(MATERIAL TO PROCESS Opens)

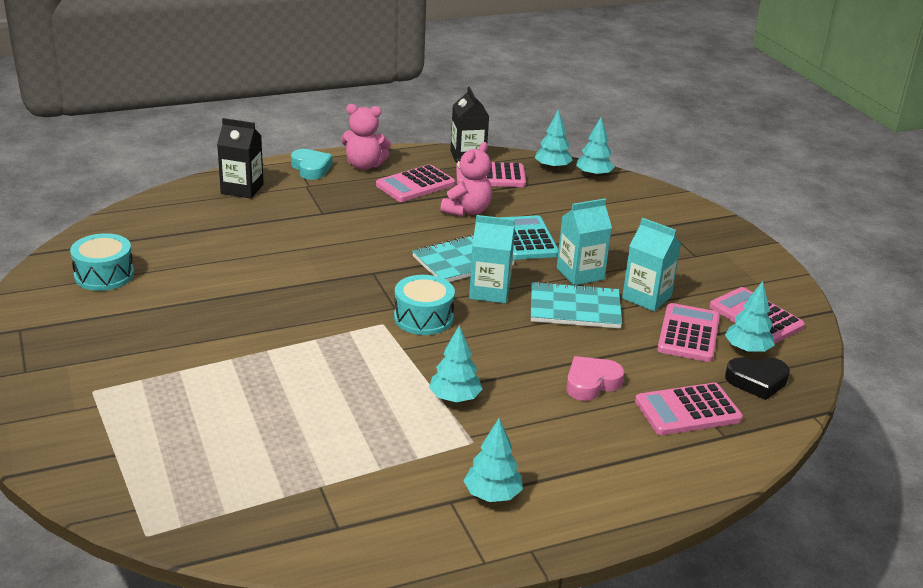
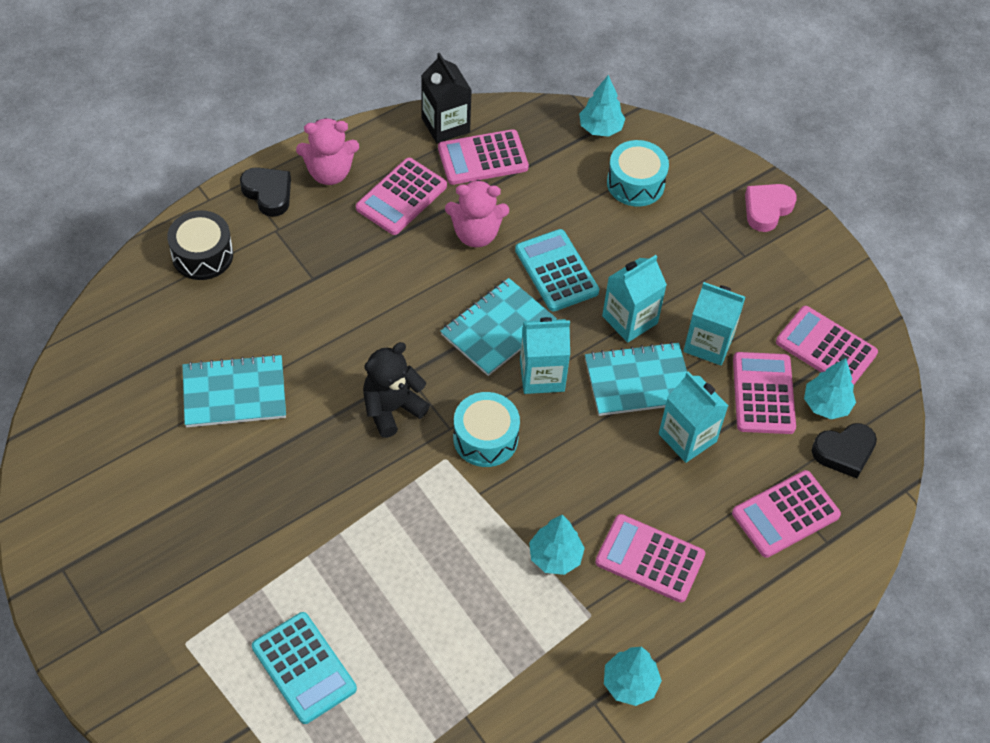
camera: 15 degrees left, 25 degrees up
(104, 275) = (112, 454): turquoise drum -> turquoise drum (635, 183)
(187, 425) = (304, 668): none -> turquoise calculator
(224, 260) = (234, 393): none -> turquoise notebook
(242, 189) = (202, 255): black carton -> black drum
(311, 168) = (268, 193): turquoise heart -> black heart
(350, 289) = (392, 409): none -> black teddy bear
(467, 211) = (476, 234): pink teddy bear -> pink teddy bear turned 75 degrees clockwise
(544, 415) = (649, 559): none -> pink calculator
(552, 168) = (549, 124): turquoise tree -> none
(591, 383) = (683, 498): pink heart -> pink heart (767, 209)
(608, 348) = (687, 437): none -> turquoise carton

(MATERIAL TO PROCESS Closes)

● **DIRECTIONS**: Retype the records above line for line and exactly, omitting their pictures.

● **RESULT FOR THIS TASK**:
camera: 15 degrees left, 25 degrees up
(104, 275) = (112, 454): turquoise drum -> turquoise drum (635, 183)
(187, 425) = (304, 668): none -> turquoise calculator
(224, 260) = (234, 393): none -> turquoise notebook
(242, 189) = (202, 255): black carton -> black drum
(311, 168) = (268, 193): turquoise heart -> black heart
(350, 289) = (392, 409): none -> black teddy bear
(467, 211) = (476, 234): pink teddy bear -> pink teddy bear turned 75 degrees clockwise
(544, 415) = (649, 559): none -> pink calculator
(552, 168) = (549, 124): turquoise tree -> none
(591, 383) = (683, 498): pink heart -> pink heart (767, 209)
(608, 348) = (687, 437): none -> turquoise carton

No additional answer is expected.